Exercise details:
Scan the entries and state how many lines contain "tile". Write no other text.

Records excerpted from a collection:
========

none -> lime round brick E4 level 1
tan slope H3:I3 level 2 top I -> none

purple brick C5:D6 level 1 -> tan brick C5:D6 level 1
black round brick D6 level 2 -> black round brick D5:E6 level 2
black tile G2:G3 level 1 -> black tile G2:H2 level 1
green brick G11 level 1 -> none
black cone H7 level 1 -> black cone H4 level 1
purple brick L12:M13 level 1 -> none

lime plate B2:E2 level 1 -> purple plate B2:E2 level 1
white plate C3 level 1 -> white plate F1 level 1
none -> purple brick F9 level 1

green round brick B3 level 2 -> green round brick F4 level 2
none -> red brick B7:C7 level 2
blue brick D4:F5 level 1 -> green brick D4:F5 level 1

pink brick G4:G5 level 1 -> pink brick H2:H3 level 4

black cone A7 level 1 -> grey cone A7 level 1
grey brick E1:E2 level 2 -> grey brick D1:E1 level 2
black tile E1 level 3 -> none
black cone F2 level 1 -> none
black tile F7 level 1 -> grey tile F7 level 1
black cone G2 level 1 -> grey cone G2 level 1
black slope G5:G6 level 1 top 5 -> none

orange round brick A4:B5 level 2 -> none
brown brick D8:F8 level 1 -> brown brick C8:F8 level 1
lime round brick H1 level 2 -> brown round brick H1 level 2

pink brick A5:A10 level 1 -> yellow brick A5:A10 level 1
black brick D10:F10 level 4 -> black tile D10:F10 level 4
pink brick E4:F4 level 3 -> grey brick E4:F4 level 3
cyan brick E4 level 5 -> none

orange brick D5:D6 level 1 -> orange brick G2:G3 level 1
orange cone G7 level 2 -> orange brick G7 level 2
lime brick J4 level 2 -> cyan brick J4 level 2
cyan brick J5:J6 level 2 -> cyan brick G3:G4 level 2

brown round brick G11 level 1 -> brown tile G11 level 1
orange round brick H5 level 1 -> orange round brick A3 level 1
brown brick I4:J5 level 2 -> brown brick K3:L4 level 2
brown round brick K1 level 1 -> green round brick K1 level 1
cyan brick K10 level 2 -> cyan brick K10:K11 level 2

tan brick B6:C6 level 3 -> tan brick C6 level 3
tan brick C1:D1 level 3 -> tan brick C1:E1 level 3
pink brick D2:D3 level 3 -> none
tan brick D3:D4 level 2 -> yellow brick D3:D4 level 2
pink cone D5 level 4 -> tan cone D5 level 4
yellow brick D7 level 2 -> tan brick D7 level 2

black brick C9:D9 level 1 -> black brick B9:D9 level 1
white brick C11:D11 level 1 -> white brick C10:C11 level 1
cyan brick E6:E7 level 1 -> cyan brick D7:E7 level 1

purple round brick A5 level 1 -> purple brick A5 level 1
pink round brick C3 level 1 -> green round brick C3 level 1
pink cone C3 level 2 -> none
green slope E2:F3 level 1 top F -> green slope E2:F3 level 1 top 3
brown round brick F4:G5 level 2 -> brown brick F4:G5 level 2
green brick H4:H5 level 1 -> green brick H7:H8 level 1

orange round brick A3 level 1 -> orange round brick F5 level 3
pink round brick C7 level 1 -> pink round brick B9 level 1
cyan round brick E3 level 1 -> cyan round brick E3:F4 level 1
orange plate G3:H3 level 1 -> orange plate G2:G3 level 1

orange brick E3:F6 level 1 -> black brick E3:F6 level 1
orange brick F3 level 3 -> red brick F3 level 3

========

Solution:
5